Input:
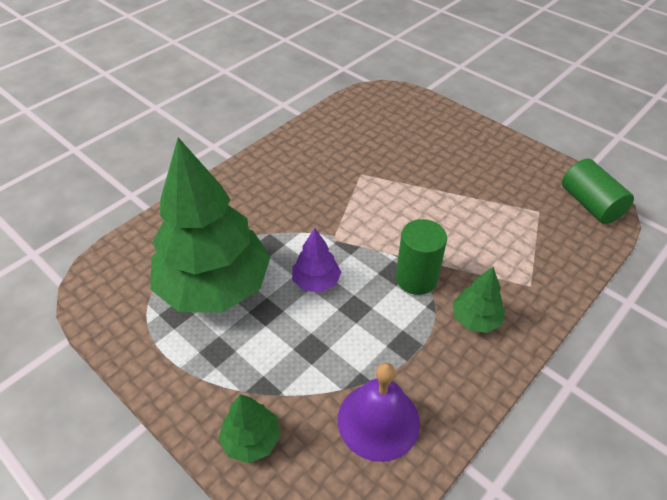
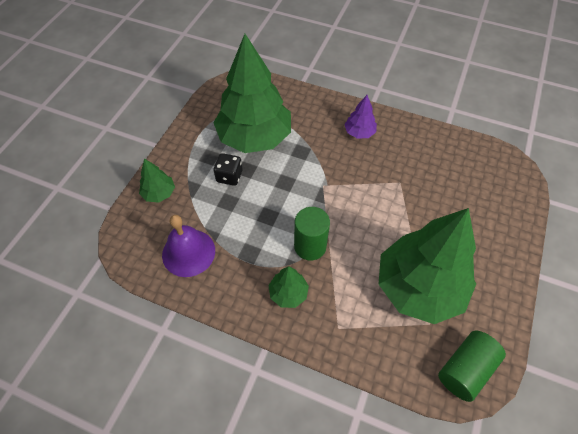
camera: 70 degrees right, 10 degrees up
(268, 335) = (229, 176): none -> black dice
(316, 281) = (281, 187): purple tree -> purple tree (359, 132)
(496, 205) = (419, 287): none -> green tree

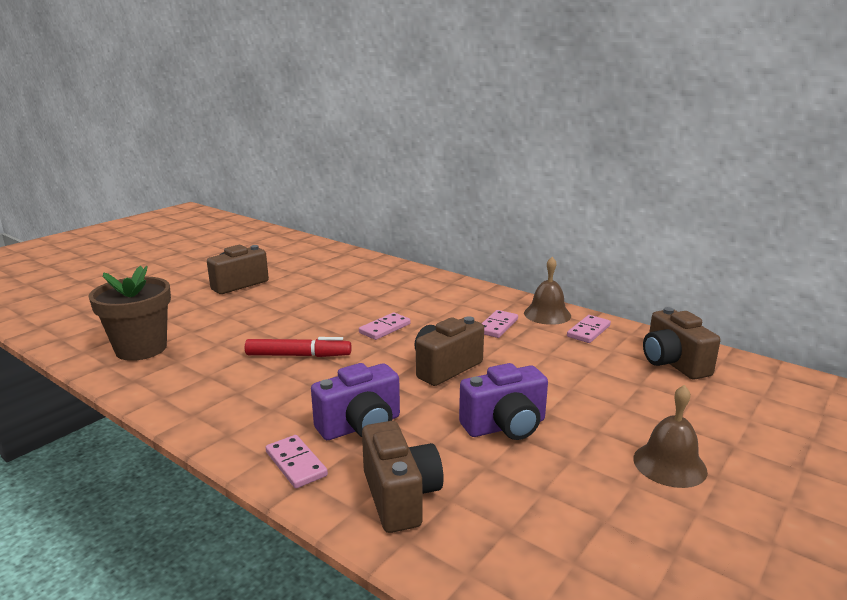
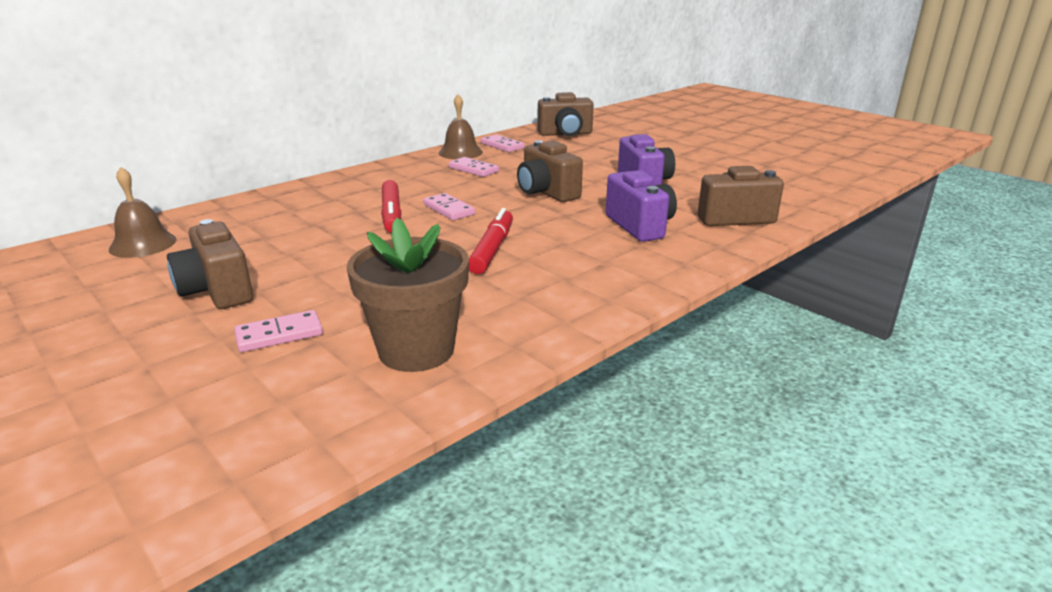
camera: 80 degrees left, 5 degrees up
(296, 464) = (697, 250): pink domino -> pink domino (279, 334)
(369, 309) = (391, 214): none -> red marker
(669, 464) = (688, 153): brown bell -> brown bell (143, 244)

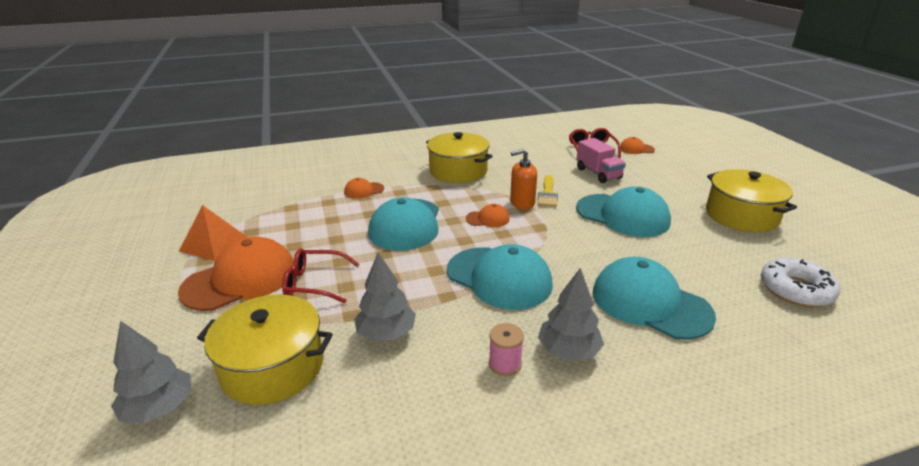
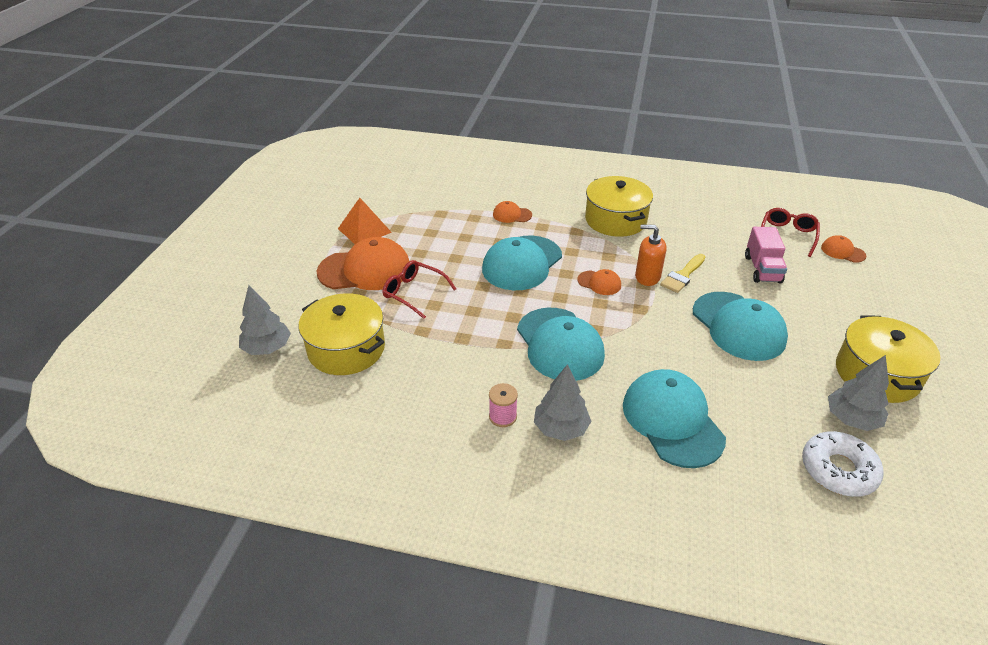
camera: 30 degrees right, 10 degrees up
(386, 333) = (436, 355): grey tree -> grey tree (851, 419)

Action item: Repeat each line of the records exactly, dropping the pictures.

Result:
camera: 70 degrees right, 10 degrees up
(268, 335) = (229, 176): none -> black dice
(316, 281) = (281, 187): purple tree -> purple tree (359, 132)
(496, 205) = (419, 287): none -> green tree

camera: 80 degrees left, 5 degrees up
(296, 464) = (697, 250): pink domino -> pink domino (279, 334)
(369, 309) = (391, 214): none -> red marker
(669, 464) = (688, 153): brown bell -> brown bell (143, 244)

camera: 30 degrees right, 10 degrees up
(386, 333) = (436, 355): grey tree -> grey tree (851, 419)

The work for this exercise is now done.